◆ **Exercise brief**: For each line of the listing that holds "yellow", show the full line.

◆ **Data**:
▼▼▼

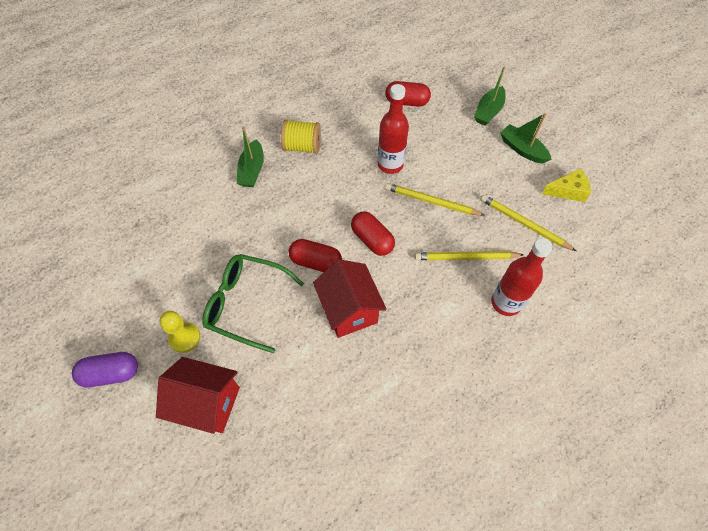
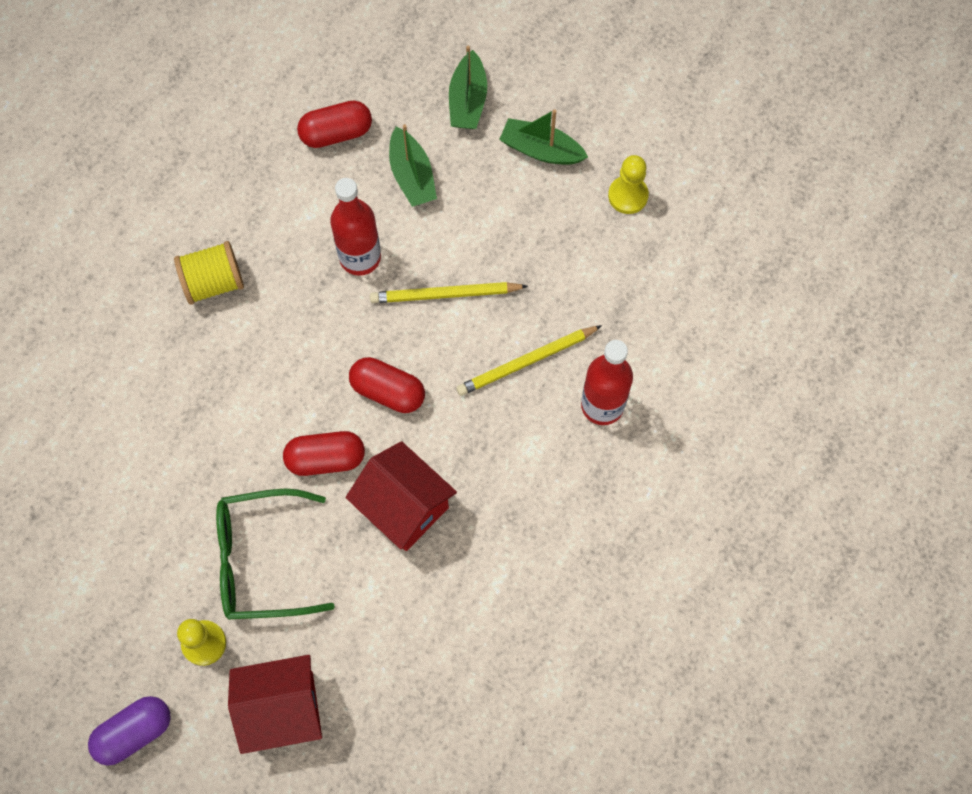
camera: 25 degrees left, 10 degrees up
(252, 170) = (158, 354): green boat -> green boat (412, 175)
(524, 224) = (585, 275): yellow pencil -> none
(567, 191) = (628, 196): yellow cheese -> yellow pawn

▲▲▲

◆ **Final answer**:
(524, 224) = (585, 275): yellow pencil -> none
(567, 191) = (628, 196): yellow cheese -> yellow pawn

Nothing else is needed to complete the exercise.